§ WHAT IS EXPECTED
Every entry that follows should be repeated exactly; drop the images.

§ INFORMATION SUPPLIED
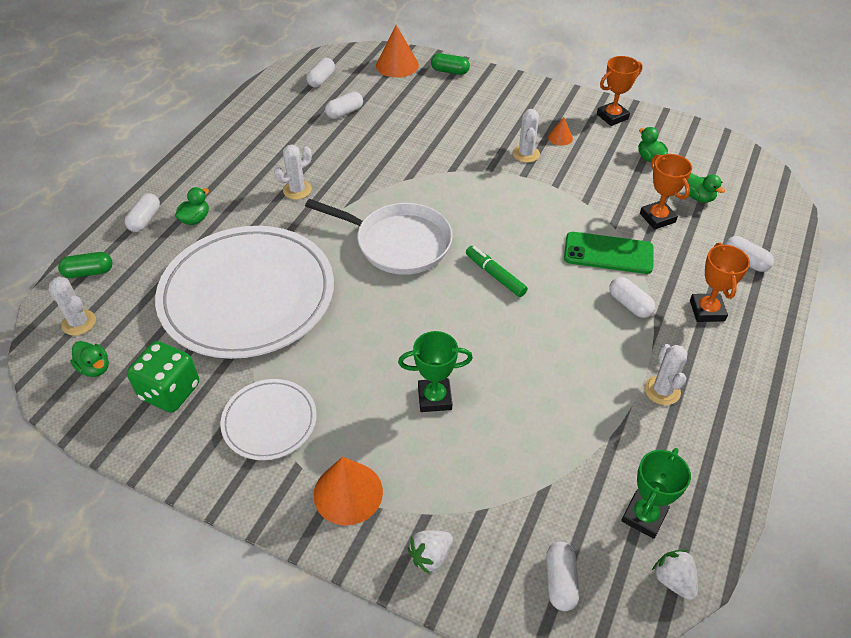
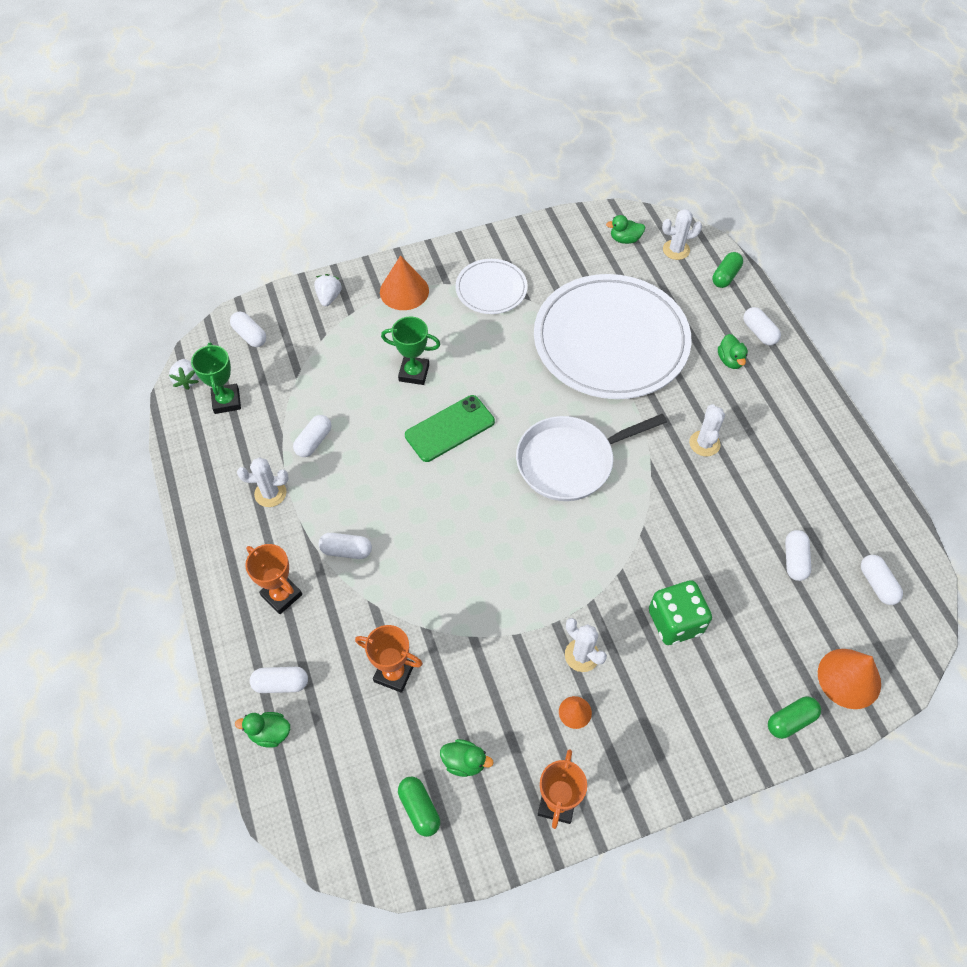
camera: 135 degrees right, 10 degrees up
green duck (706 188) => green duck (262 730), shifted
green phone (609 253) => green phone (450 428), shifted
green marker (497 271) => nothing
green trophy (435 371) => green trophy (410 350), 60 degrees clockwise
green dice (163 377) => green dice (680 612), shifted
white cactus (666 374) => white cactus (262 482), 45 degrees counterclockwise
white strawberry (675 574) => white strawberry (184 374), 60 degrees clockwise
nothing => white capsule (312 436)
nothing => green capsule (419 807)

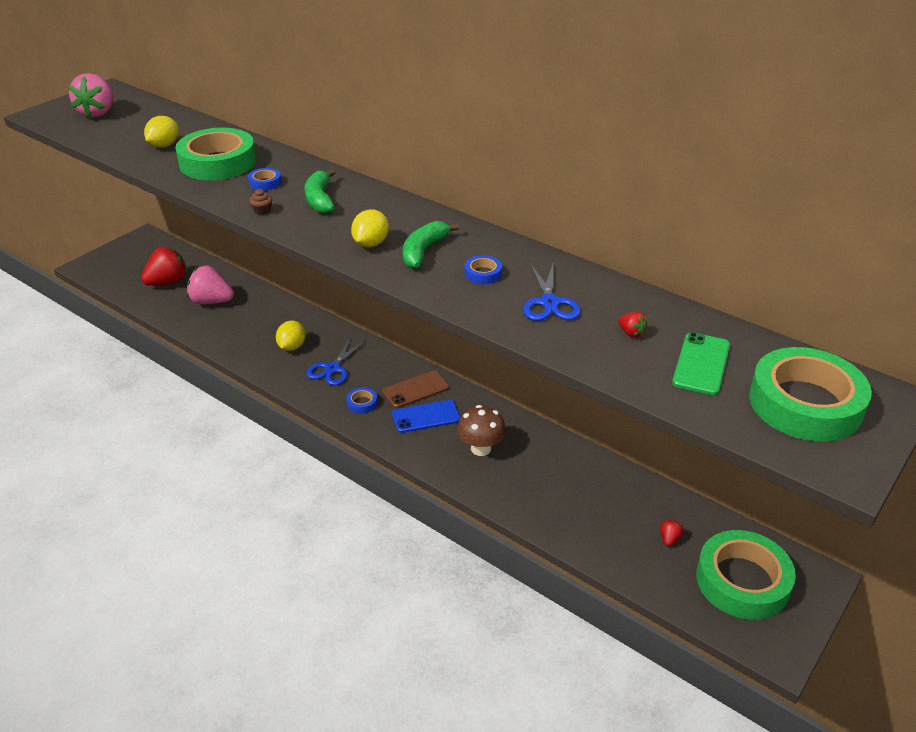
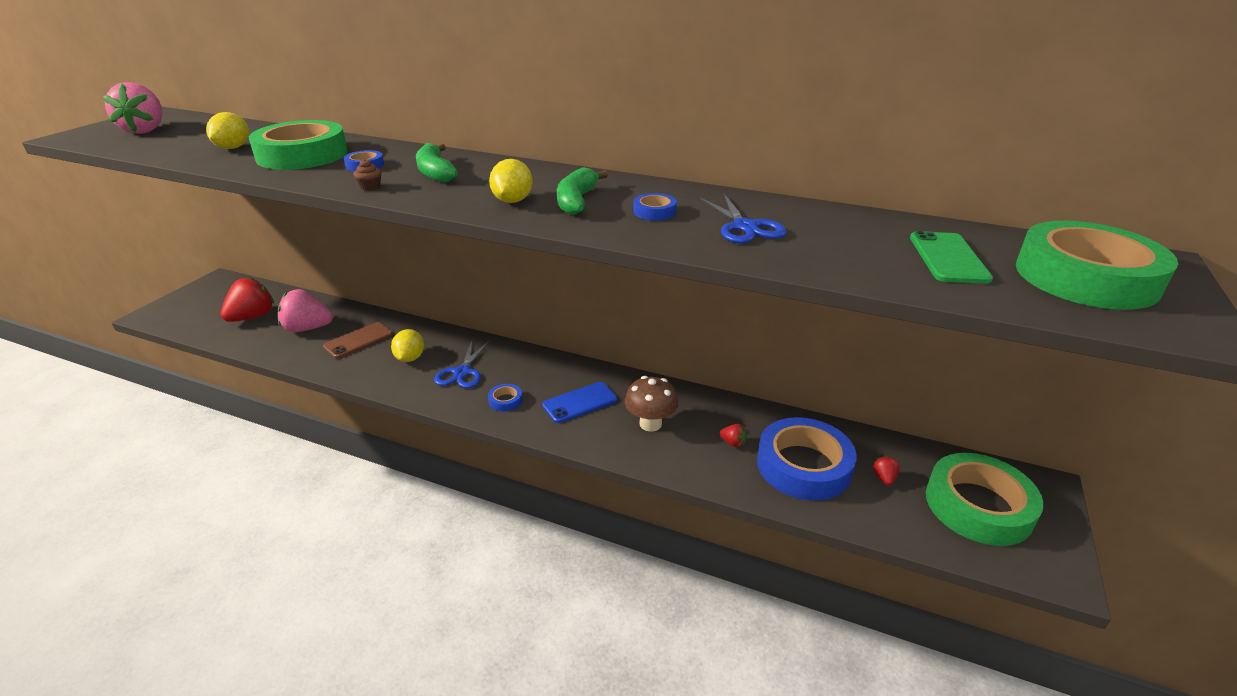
camera: 15 degrees left, 5 degrees down
red strawberry (633 325) => red strawberry (733 435), shifted
brown phone (416 389) => brown phone (358 340), shifted
nothing => blue tape (807 459)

§ ANSWER TO THE EXERCISE
camera: 135 degrees right, 10 degrees up
green duck (706 188) => green duck (262 730), shifted
green phone (609 253) => green phone (450 428), shifted
green marker (497 271) => nothing
green trophy (435 371) => green trophy (410 350), 60 degrees clockwise
green dice (163 377) => green dice (680 612), shifted
white cactus (666 374) => white cactus (262 482), 45 degrees counterclockwise
white strawberry (675 574) => white strawberry (184 374), 60 degrees clockwise
nothing => white capsule (312 436)
nothing => green capsule (419 807)

camera: 15 degrees left, 5 degrees down
red strawberry (633 325) => red strawberry (733 435), shifted
brown phone (416 389) => brown phone (358 340), shifted
nothing => blue tape (807 459)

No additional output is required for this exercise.